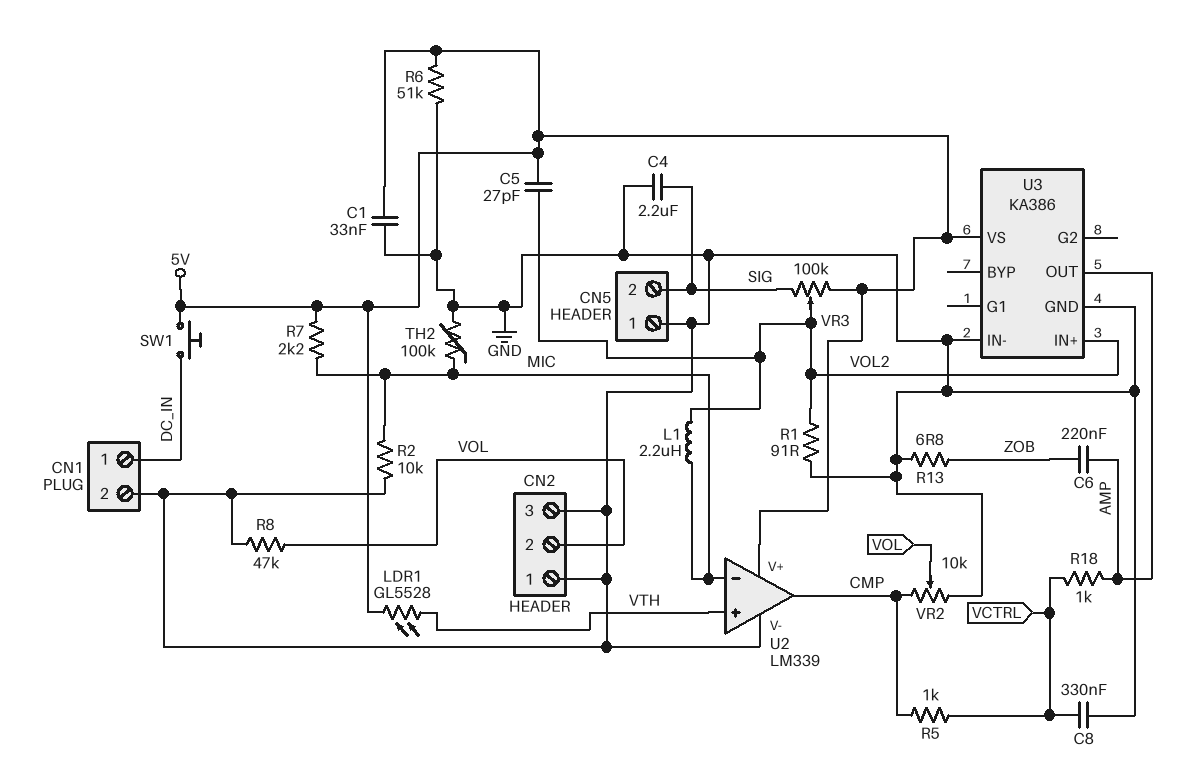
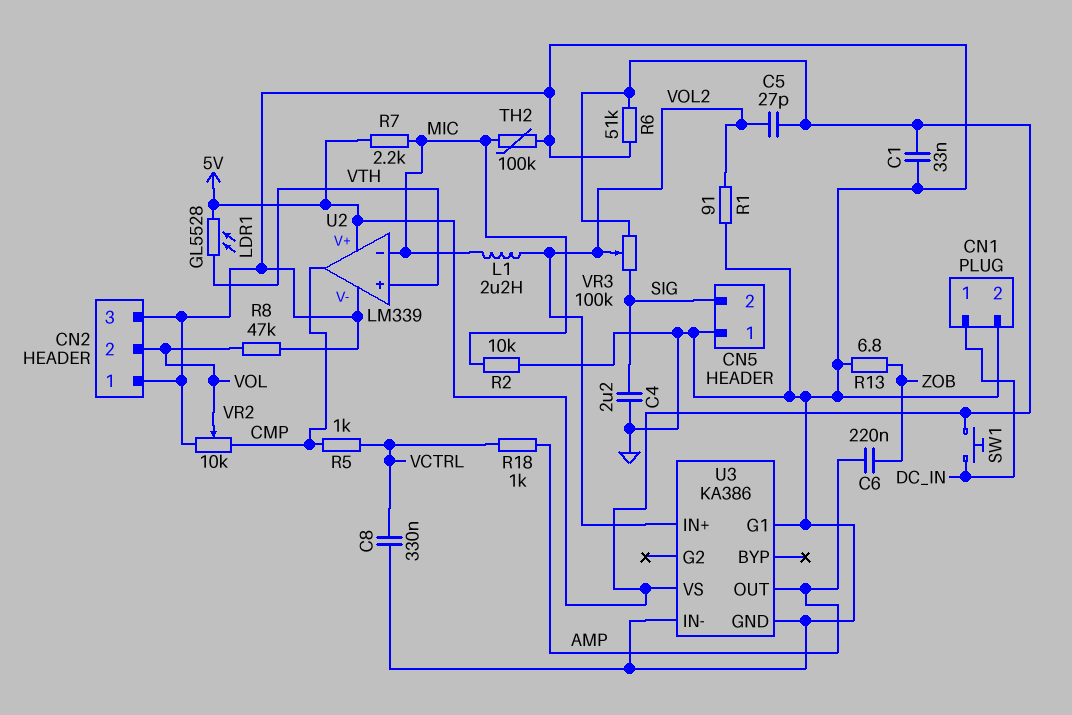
U3 pin G1: none -> GND

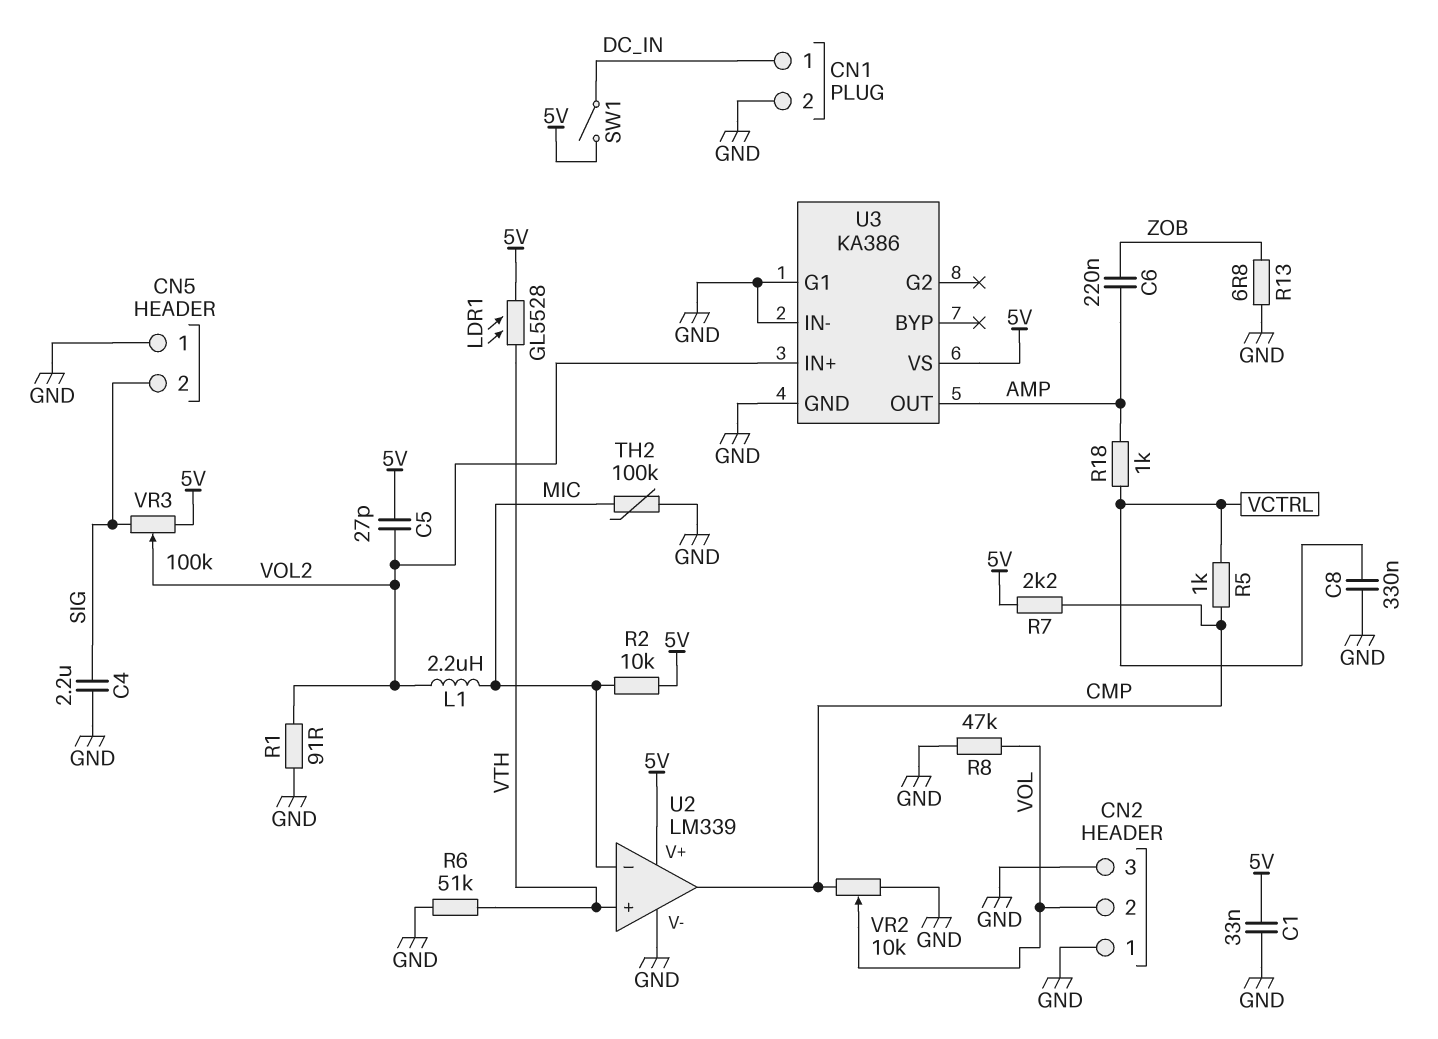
R2: 10k (GND, MIC) -> 10k (5V, MIC)
R6: 51k (5V, GND) -> 51k (GND, VTH)
R7: 2.2k (5V, MIC) -> 2.2k (5V, CMP)
SW1: button (5V, DC_IN) -> switch (5V, DC_IN)

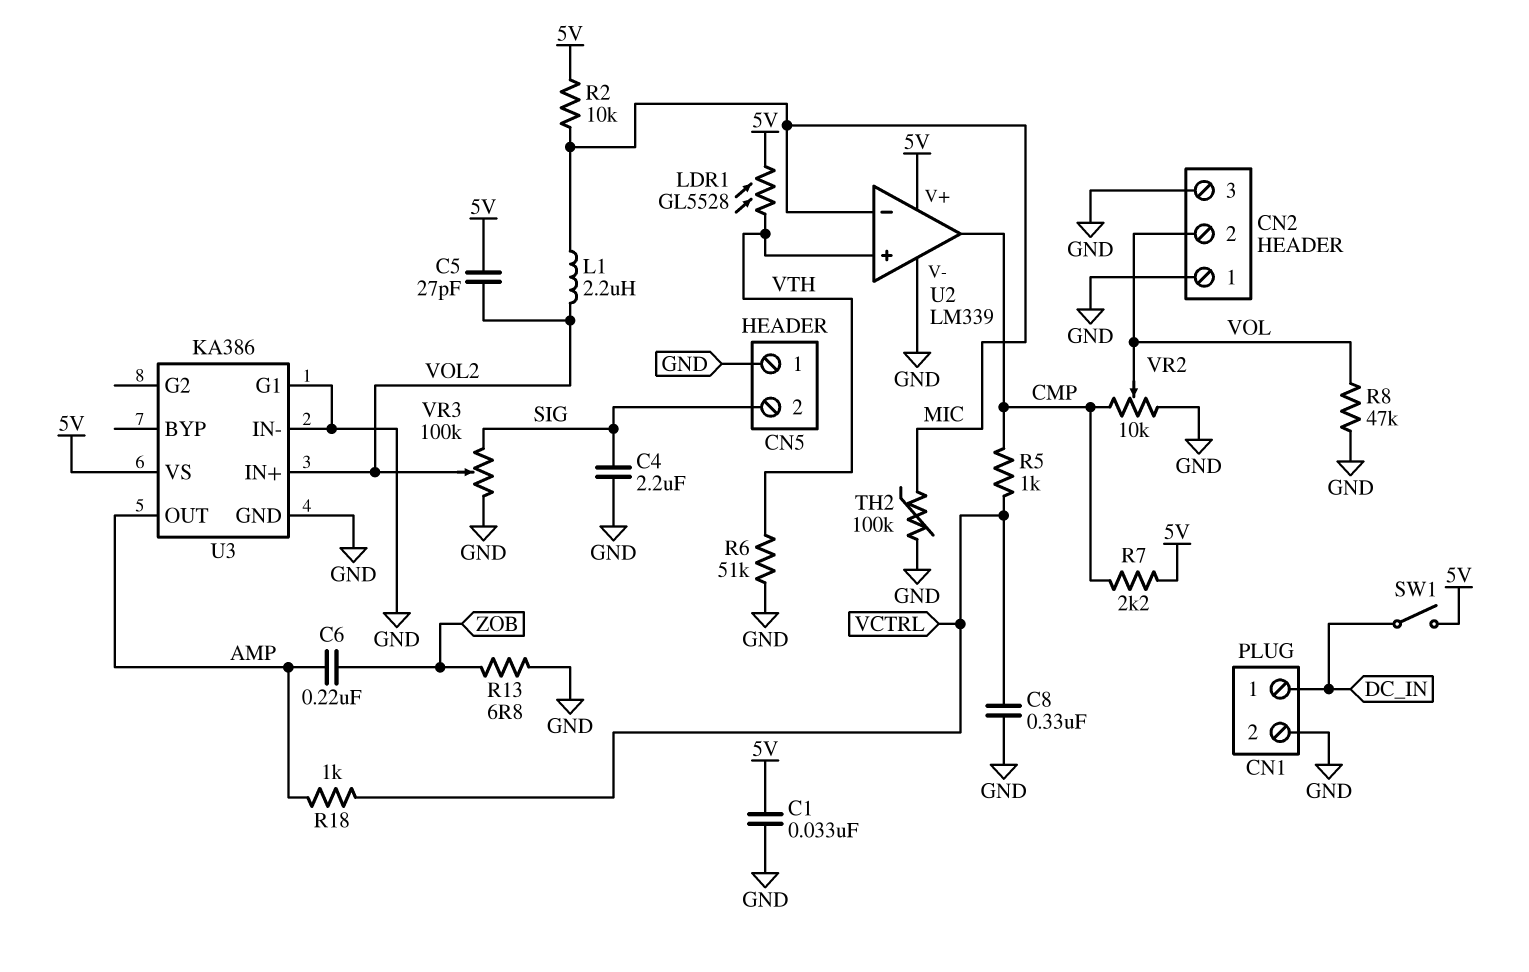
R1: 91 (GND, VOL2) -> none
VR3: 100k (5V, SIG, wiper VOL2) -> 100k (GND, SIG, wiper VOL2)

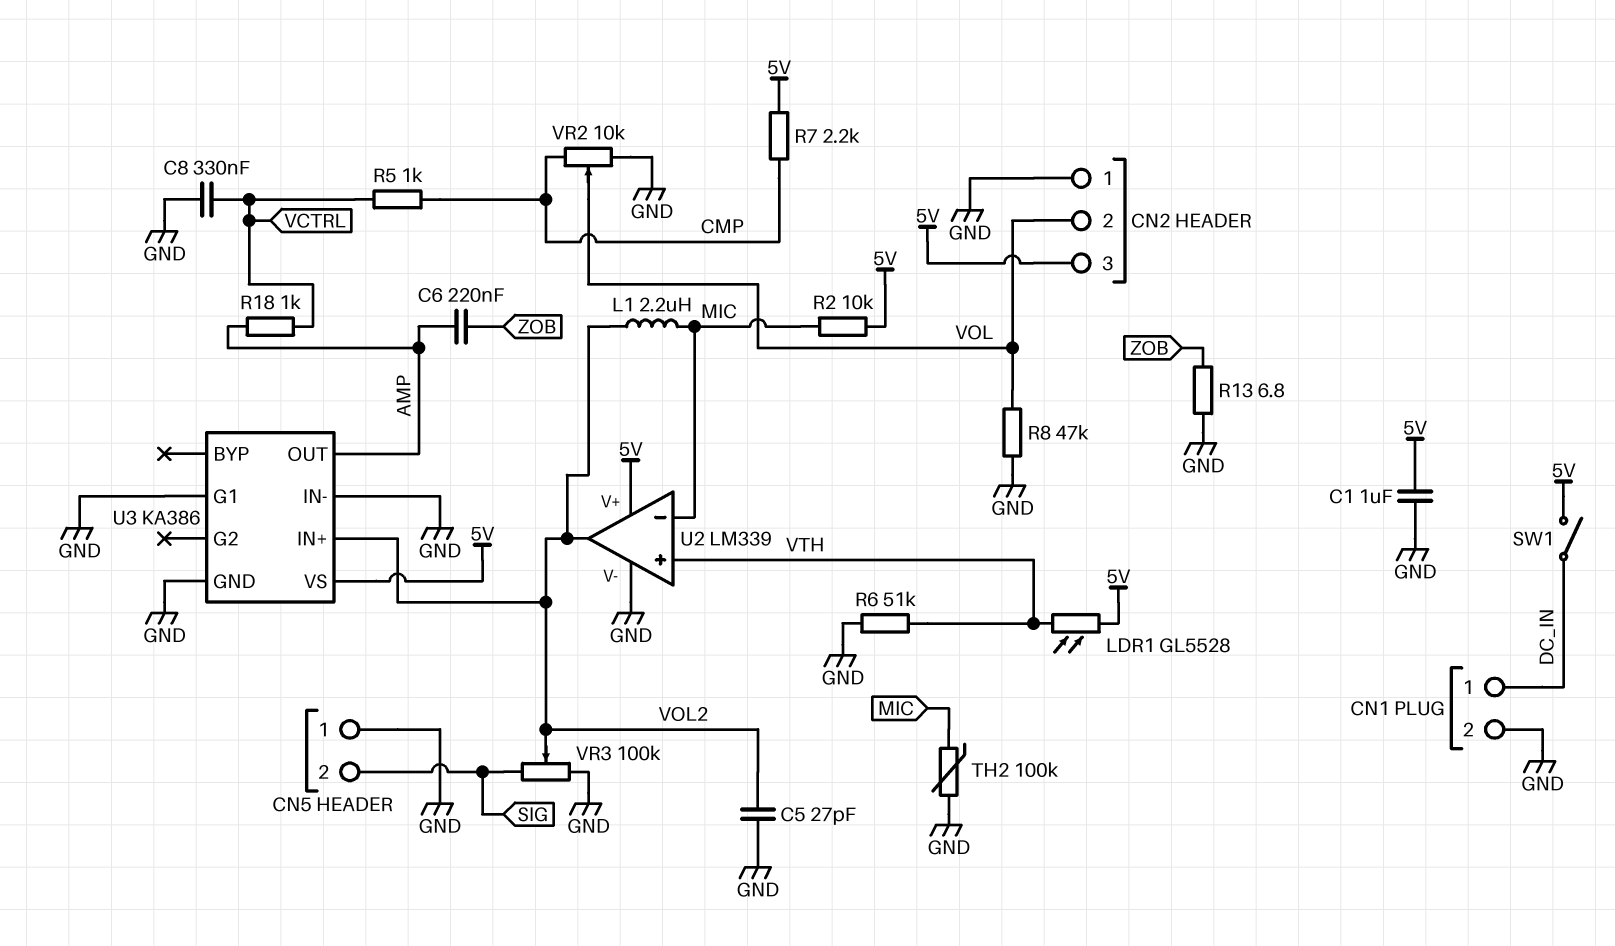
C1: 33nF (5V, GND) -> 1uF (5V, GND)
C4: 2.2uF (GND, SIG) -> none
C5: 27pF (5V, VOL2) -> 27pF (GND, VOL2)
CN2 pin 3: GND -> 5V
U2 pin out: CMP -> VOL2

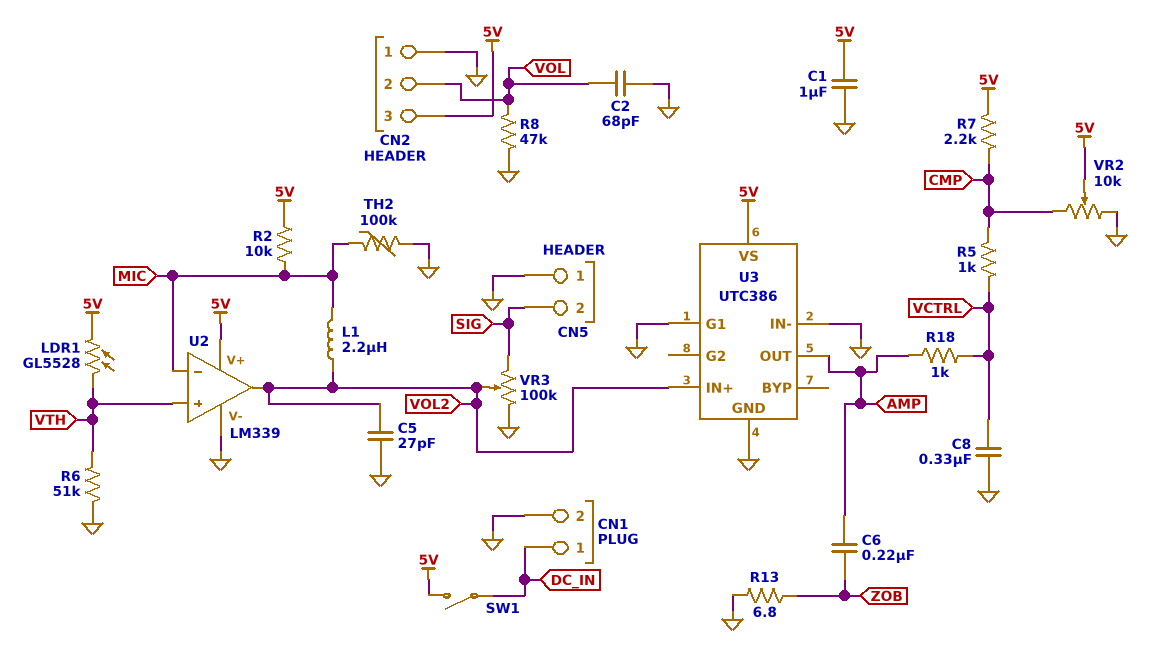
C2: none -> 68pF (GND, VOL)
U3: KA386 -> UTC386
VR2: 10k (CMP, GND, wiper VOL) -> 10k (CMP, GND, wiper 5V)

• • • • •

TRY IT: The lines above must be transcribed exactly, with every picture left out.

EXERCISE OUTPUT:
U3 pin G1: none -> GND

R2: 10k (GND, MIC) -> 10k (5V, MIC)
R6: 51k (5V, GND) -> 51k (GND, VTH)
R7: 2.2k (5V, MIC) -> 2.2k (5V, CMP)
SW1: button (5V, DC_IN) -> switch (5V, DC_IN)

R1: 91 (GND, VOL2) -> none
VR3: 100k (5V, SIG, wiper VOL2) -> 100k (GND, SIG, wiper VOL2)

C1: 33nF (5V, GND) -> 1uF (5V, GND)
C4: 2.2uF (GND, SIG) -> none
C5: 27pF (5V, VOL2) -> 27pF (GND, VOL2)
CN2 pin 3: GND -> 5V
U2 pin out: CMP -> VOL2

C2: none -> 68pF (GND, VOL)
U3: KA386 -> UTC386
VR2: 10k (CMP, GND, wiper VOL) -> 10k (CMP, GND, wiper 5V)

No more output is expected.